» TASK PROMPT: If a line in the data below holds the word "LIGHT", include it in the count. Give only the final number.

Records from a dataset
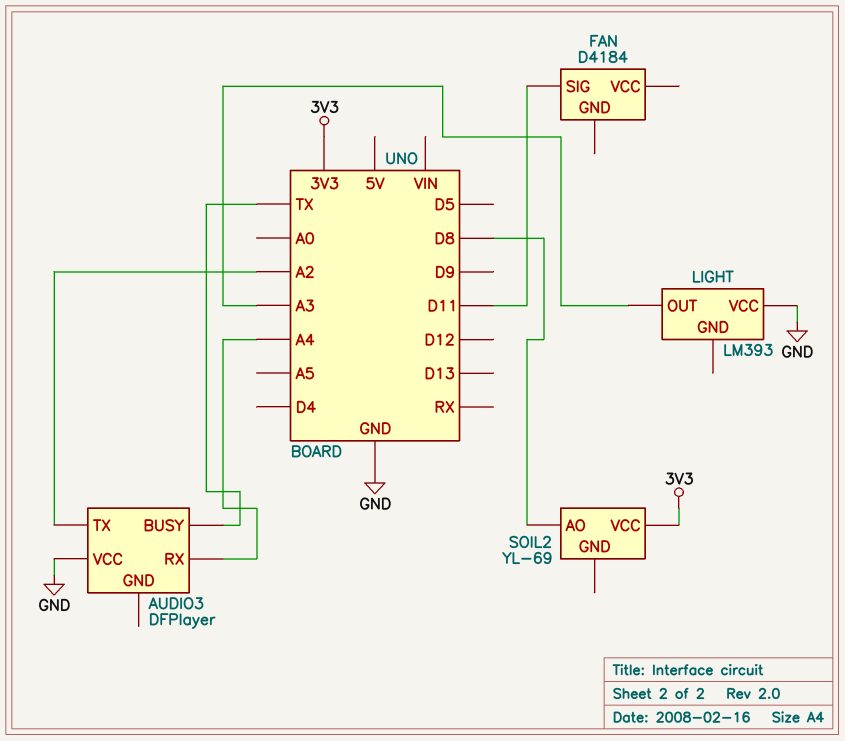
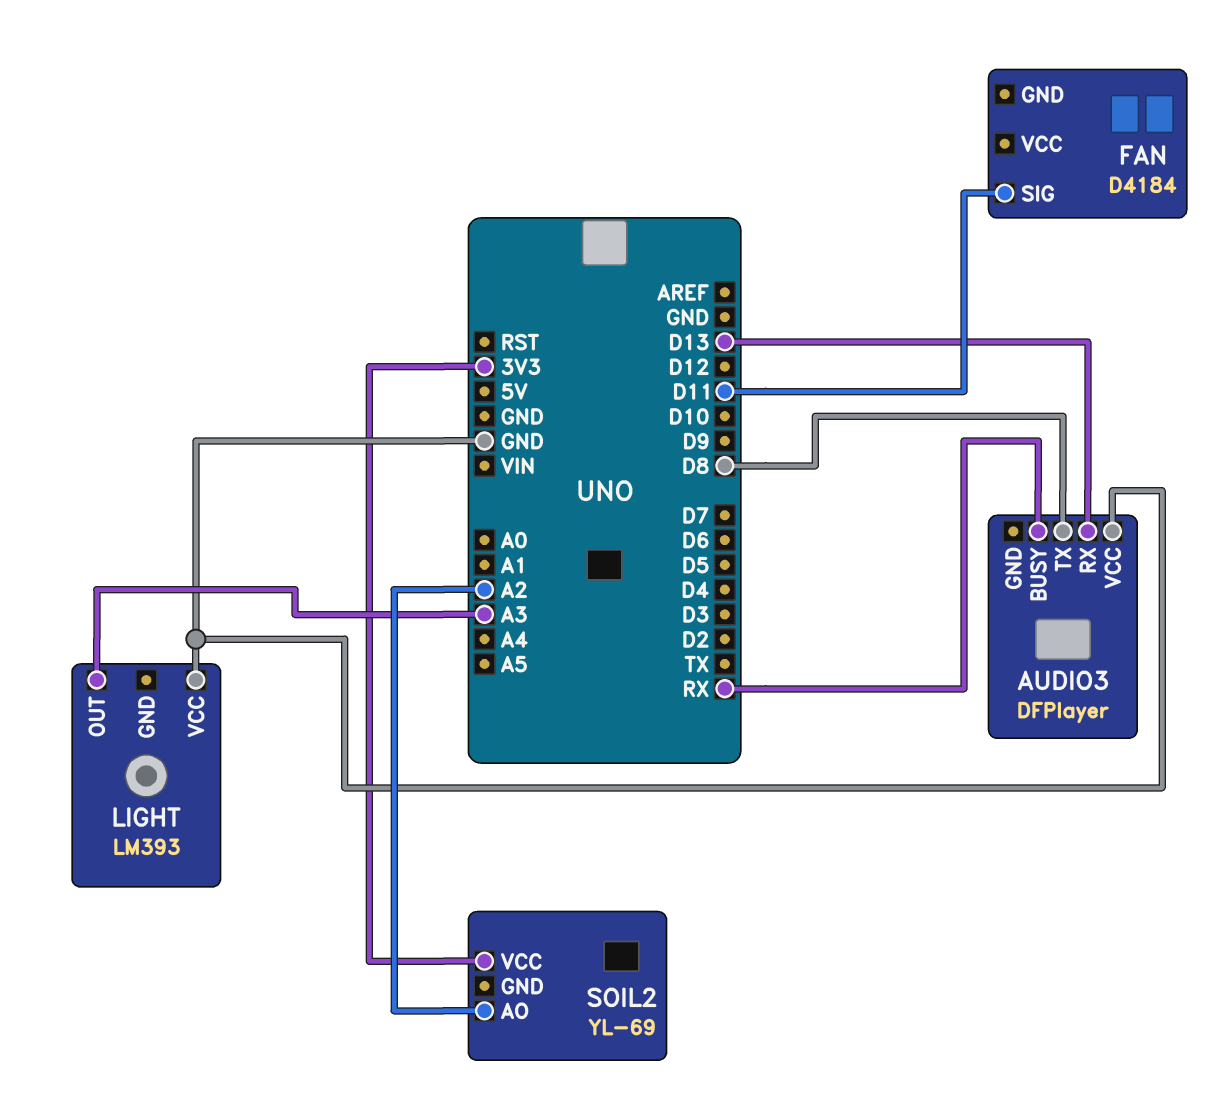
AUDIO3 pin BUSY: TX -> RX
AUDIO3 pin RX: A4 -> D13
AUDIO3 pin TX: A2 -> D8
SOIL2 pin AO: D8 -> A2

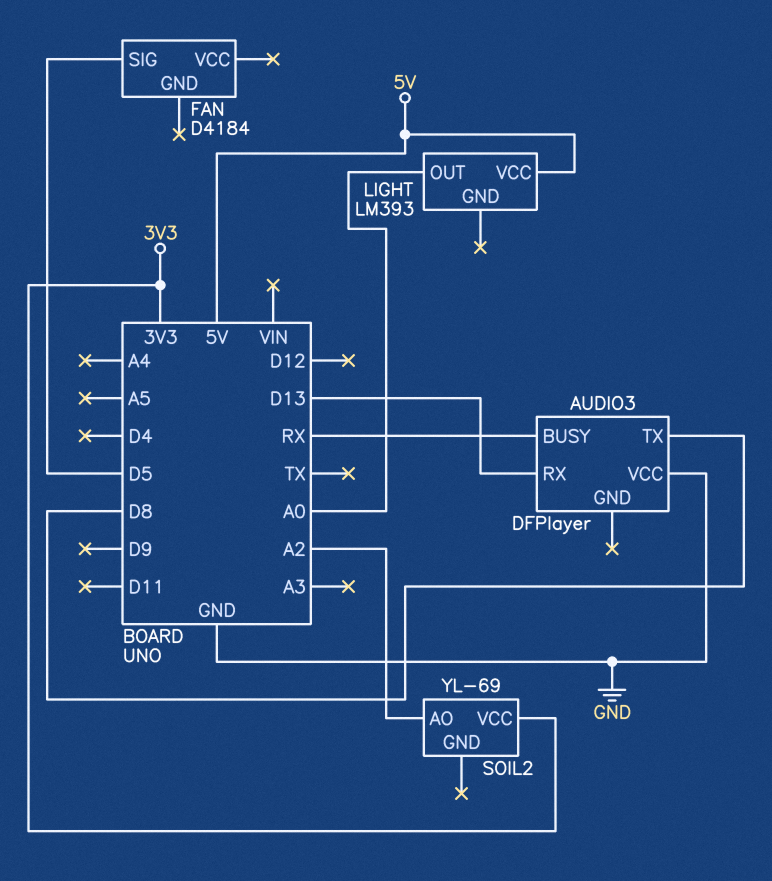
FAN pin SIG: D11 -> D5
LIGHT pin OUT: A3 -> A0
LIGHT pin VCC: GND -> 5V

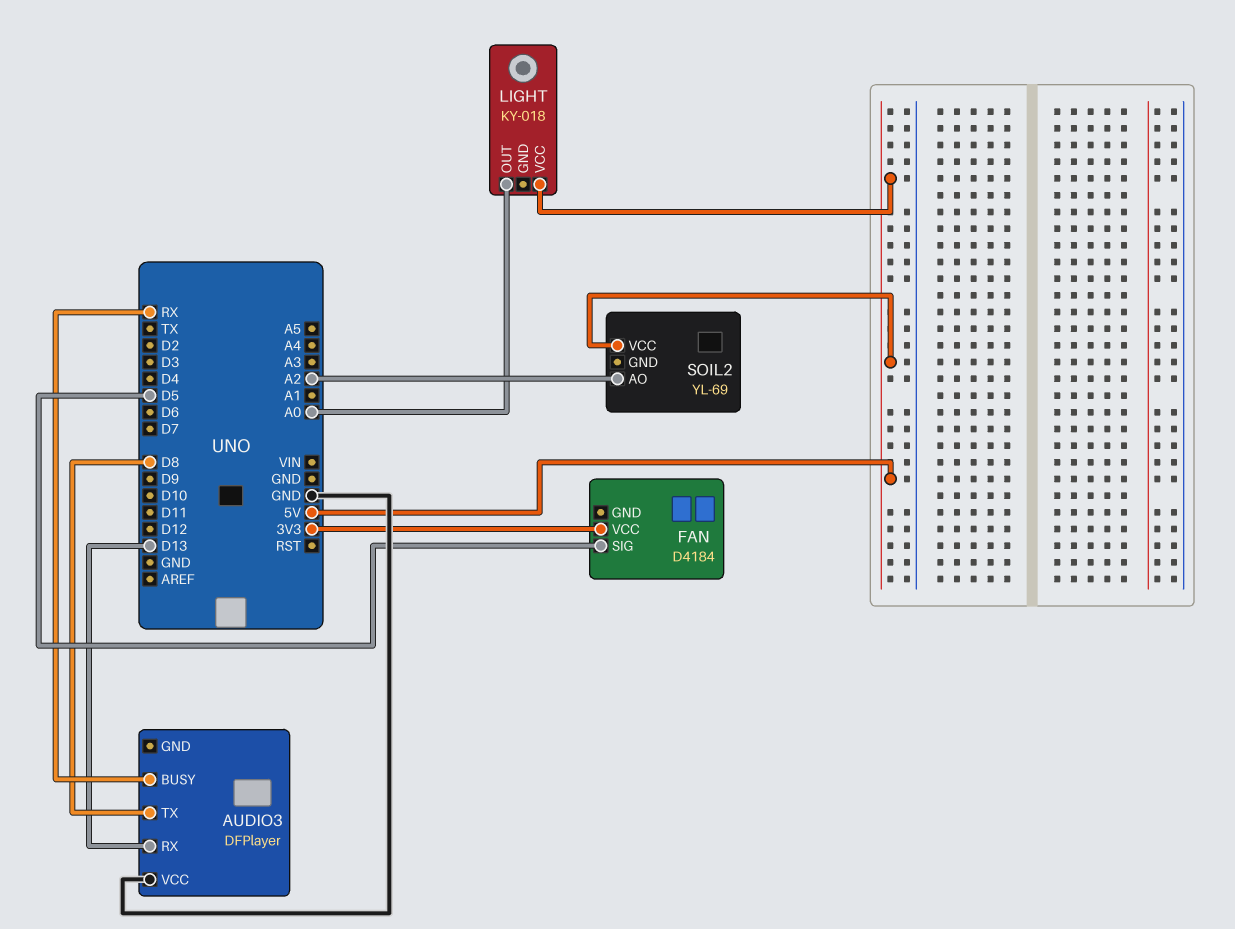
FAN pin VCC: none -> 3V3
LIGHT: LM393 -> KY-018
SOIL2 pin VCC: 3V3 -> 5V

» SOLVED EXERCISE: 3